# Exercise directions:
Please copy these lines exactly as they appear, covering every record.

Records for locating described items:
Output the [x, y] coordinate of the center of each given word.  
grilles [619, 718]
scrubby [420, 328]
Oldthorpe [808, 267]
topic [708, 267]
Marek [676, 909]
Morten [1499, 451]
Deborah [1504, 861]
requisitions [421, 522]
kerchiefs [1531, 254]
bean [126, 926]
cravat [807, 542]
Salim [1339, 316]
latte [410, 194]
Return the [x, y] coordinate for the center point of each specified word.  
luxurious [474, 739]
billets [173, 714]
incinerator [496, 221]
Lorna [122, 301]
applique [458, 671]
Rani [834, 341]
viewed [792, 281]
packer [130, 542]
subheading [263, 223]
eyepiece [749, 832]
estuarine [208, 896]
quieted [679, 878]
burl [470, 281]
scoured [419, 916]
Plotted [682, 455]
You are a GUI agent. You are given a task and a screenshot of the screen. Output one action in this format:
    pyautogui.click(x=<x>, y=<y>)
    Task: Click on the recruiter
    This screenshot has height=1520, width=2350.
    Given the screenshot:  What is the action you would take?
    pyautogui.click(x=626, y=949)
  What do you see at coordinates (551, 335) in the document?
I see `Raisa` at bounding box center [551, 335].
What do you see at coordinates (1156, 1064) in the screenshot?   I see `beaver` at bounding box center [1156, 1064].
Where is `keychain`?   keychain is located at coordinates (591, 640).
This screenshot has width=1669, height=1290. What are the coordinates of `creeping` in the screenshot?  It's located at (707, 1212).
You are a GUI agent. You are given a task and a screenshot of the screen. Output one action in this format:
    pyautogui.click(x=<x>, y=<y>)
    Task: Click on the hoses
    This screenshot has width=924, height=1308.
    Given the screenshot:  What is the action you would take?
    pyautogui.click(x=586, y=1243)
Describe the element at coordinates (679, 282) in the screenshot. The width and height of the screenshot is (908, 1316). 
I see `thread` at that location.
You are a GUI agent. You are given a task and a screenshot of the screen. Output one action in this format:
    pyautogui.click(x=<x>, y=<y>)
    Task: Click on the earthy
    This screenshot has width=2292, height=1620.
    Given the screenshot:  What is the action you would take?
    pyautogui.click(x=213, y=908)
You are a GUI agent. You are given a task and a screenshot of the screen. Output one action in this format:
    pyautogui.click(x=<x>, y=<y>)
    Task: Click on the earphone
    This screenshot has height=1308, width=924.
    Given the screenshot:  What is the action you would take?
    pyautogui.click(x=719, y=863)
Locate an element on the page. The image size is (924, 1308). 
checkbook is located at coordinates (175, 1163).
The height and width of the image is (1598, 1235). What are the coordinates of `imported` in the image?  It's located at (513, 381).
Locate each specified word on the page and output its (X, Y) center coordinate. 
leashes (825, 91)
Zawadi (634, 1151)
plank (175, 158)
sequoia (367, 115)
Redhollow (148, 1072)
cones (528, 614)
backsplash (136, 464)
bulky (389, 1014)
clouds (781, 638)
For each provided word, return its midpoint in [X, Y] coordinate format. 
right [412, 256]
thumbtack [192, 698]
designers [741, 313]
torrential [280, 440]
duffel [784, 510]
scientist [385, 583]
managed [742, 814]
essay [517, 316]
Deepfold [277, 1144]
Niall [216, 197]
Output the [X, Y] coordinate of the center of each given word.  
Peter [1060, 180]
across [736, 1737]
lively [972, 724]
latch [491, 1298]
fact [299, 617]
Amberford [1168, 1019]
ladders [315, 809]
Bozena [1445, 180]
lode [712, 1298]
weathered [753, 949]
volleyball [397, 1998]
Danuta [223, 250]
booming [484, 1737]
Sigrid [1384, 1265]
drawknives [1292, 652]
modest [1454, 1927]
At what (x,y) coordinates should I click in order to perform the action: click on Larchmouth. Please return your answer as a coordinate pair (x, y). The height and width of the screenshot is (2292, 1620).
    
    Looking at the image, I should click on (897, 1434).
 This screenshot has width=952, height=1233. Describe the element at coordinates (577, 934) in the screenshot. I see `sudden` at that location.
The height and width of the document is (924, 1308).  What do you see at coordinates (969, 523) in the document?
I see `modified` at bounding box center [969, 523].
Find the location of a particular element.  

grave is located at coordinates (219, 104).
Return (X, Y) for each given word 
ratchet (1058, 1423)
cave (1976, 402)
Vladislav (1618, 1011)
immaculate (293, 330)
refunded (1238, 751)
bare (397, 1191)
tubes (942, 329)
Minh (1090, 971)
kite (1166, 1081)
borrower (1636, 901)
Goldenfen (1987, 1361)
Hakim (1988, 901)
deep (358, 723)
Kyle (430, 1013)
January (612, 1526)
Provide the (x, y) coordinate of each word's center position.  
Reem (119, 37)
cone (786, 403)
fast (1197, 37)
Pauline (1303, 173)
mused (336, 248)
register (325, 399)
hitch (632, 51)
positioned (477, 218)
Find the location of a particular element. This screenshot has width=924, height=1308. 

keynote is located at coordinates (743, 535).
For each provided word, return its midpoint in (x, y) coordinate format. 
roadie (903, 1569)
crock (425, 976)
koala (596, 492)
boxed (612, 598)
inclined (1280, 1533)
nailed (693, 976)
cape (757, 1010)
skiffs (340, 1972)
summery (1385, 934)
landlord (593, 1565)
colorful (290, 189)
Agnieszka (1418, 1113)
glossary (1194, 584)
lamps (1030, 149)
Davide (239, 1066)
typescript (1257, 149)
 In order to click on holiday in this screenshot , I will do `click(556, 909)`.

# Output:
Output the [x, y] coordinate of the center of each given word.  
grilles [619, 718]
scrubby [420, 328]
Oldthorpe [808, 267]
topic [708, 267]
Marek [676, 909]
Morten [1499, 451]
Deborah [1504, 861]
requisitions [421, 522]
kerchiefs [1531, 254]
bean [126, 926]
cravat [807, 542]
Salim [1339, 316]
latte [410, 194]
Return the [x, y] coordinate for the center point of each specified word.  
luxurious [474, 739]
billets [173, 714]
incinerator [496, 221]
Lorna [122, 301]
applique [458, 671]
Rani [834, 341]
viewed [792, 281]
packer [130, 542]
subheading [263, 223]
eyepiece [749, 832]
estuarine [208, 896]
quieted [679, 878]
burl [470, 281]
scoured [419, 916]
Plotted [682, 455]
You are a GUI agent. You are given a task and a screenshot of the screen. Output one action in this format:
    pyautogui.click(x=<x>, y=<y>)
    Task: Click on the recruiter
    This screenshot has height=1520, width=2350.
    Given the screenshot:  What is the action you would take?
    pyautogui.click(x=626, y=949)
  What do you see at coordinates (551, 335) in the document?
I see `Raisa` at bounding box center [551, 335].
What do you see at coordinates (1156, 1064) in the screenshot?   I see `beaver` at bounding box center [1156, 1064].
Where is `keychain`?   keychain is located at coordinates (591, 640).
This screenshot has width=1669, height=1290. What are the coordinates of `creeping` in the screenshot?  It's located at (707, 1212).
You are a GUI agent. You are given a task and a screenshot of the screen. Output one action in this format:
    pyautogui.click(x=<x>, y=<y>)
    Task: Click on the hoses
    This screenshot has width=924, height=1308.
    Given the screenshot:  What is the action you would take?
    pyautogui.click(x=586, y=1243)
Describe the element at coordinates (679, 282) in the screenshot. The width and height of the screenshot is (908, 1316). 
I see `thread` at that location.
You are a GUI agent. You are given a task and a screenshot of the screen. Output one action in this format:
    pyautogui.click(x=<x>, y=<y>)
    Task: Click on the earthy
    This screenshot has width=2292, height=1620.
    Given the screenshot:  What is the action you would take?
    pyautogui.click(x=213, y=908)
You are a GUI agent. You are given a task and a screenshot of the screen. Output one action in this format:
    pyautogui.click(x=<x>, y=<y>)
    Task: Click on the earphone
    This screenshot has height=1308, width=924.
    Given the screenshot:  What is the action you would take?
    pyautogui.click(x=719, y=863)
Locate an element on the page. The image size is (924, 1308). 
checkbook is located at coordinates (175, 1163).
The height and width of the image is (1598, 1235). What are the coordinates of `imported` in the image?  It's located at (513, 381).
Locate each specified word on the page and output its (X, Y) center coordinate. 
leashes (825, 91)
Zawadi (634, 1151)
plank (175, 158)
sequoia (367, 115)
Redhollow (148, 1072)
cones (528, 614)
backsplash (136, 464)
bulky (389, 1014)
clouds (781, 638)
For each provided word, return its midpoint in [X, Y] coordinate format. 
right [412, 256]
thumbtack [192, 698]
designers [741, 313]
torrential [280, 440]
duffel [784, 510]
scientist [385, 583]
managed [742, 814]
essay [517, 316]
Deepfold [277, 1144]
Niall [216, 197]
Output the [X, Y] coordinate of the center of each given word.  
Peter [1060, 180]
across [736, 1737]
lively [972, 724]
latch [491, 1298]
fact [299, 617]
Amberford [1168, 1019]
ladders [315, 809]
Bozena [1445, 180]
lode [712, 1298]
weathered [753, 949]
volleyball [397, 1998]
Danuta [223, 250]
booming [484, 1737]
Sigrid [1384, 1265]
drawknives [1292, 652]
modest [1454, 1927]
At what (x,y) coordinates should I click in order to perform the action: click on Larchmouth. Please return your answer as a coordinate pair (x, y). The height and width of the screenshot is (2292, 1620).
    
    Looking at the image, I should click on (897, 1434).
 This screenshot has width=952, height=1233. Describe the element at coordinates (577, 934) in the screenshot. I see `sudden` at that location.
The height and width of the document is (924, 1308).  What do you see at coordinates (969, 523) in the document?
I see `modified` at bounding box center [969, 523].
Find the location of a particular element.  

grave is located at coordinates (219, 104).
Return (X, Y) for each given word 
ratchet (1058, 1423)
cave (1976, 402)
Vladislav (1618, 1011)
immaculate (293, 330)
refunded (1238, 751)
bare (397, 1191)
tubes (942, 329)
Minh (1090, 971)
kite (1166, 1081)
borrower (1636, 901)
Goldenfen (1987, 1361)
Hakim (1988, 901)
deep (358, 723)
Kyle (430, 1013)
January (612, 1526)
Provide the (x, y) coordinate of each word's center position.  
Reem (119, 37)
cone (786, 403)
fast (1197, 37)
Pauline (1303, 173)
mused (336, 248)
register (325, 399)
hitch (632, 51)
positioned (477, 218)
Find the location of a particular element. This screenshot has width=924, height=1308. 

keynote is located at coordinates (743, 535).
For each provided word, return its midpoint in (x, y) coordinate format. 
roadie (903, 1569)
crock (425, 976)
koala (596, 492)
boxed (612, 598)
inclined (1280, 1533)
nailed (693, 976)
cape (757, 1010)
skiffs (340, 1972)
summery (1385, 934)
landlord (593, 1565)
colorful (290, 189)
Agnieszka (1418, 1113)
glossary (1194, 584)
lamps (1030, 149)
Davide (239, 1066)
typescript (1257, 149)
 In order to click on holiday in this screenshot , I will do `click(556, 909)`.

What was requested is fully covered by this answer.